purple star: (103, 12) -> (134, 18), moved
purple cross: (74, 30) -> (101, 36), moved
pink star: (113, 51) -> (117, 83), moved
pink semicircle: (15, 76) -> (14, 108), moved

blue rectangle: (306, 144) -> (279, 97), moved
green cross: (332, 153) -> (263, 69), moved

...

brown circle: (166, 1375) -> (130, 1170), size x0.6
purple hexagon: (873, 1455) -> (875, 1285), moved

Assigned task
For this exercise, repeat exactly the lines of the data above from the one with "purple star: (103, 12) -> (134, 18), moved" down to the one with "green cross: (332, 153) -> (263, 69), moved", both end lines included.

Your response
purple star: (103, 12) -> (134, 18), moved
purple cross: (74, 30) -> (101, 36), moved
pink star: (113, 51) -> (117, 83), moved
pink semicircle: (15, 76) -> (14, 108), moved

blue rectangle: (306, 144) -> (279, 97), moved
green cross: (332, 153) -> (263, 69), moved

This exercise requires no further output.